YOUR GOAL
Copy out all lines of the listing below that hold "brick".

COLLECTED DATA
== == ==

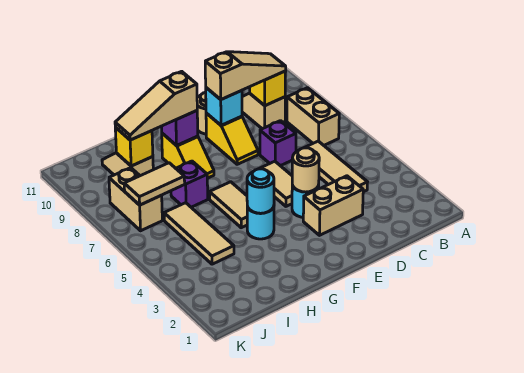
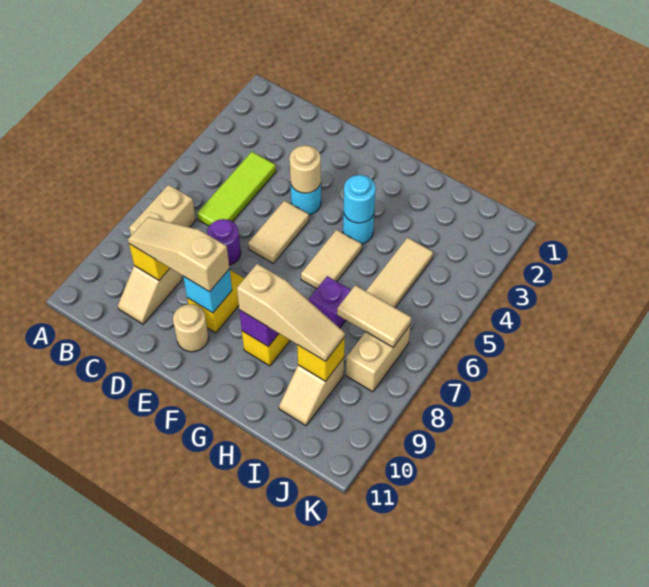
tan tile C4:C6 level 1 -> lime tile C4:C6 level 1
tan brick D3:E3 level 1 -> none
purple brick D7 level 1 -> purple round brick D7 level 1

== == ==

WRITTEN REPLY
tan brick D3:E3 level 1 -> none
purple brick D7 level 1 -> purple round brick D7 level 1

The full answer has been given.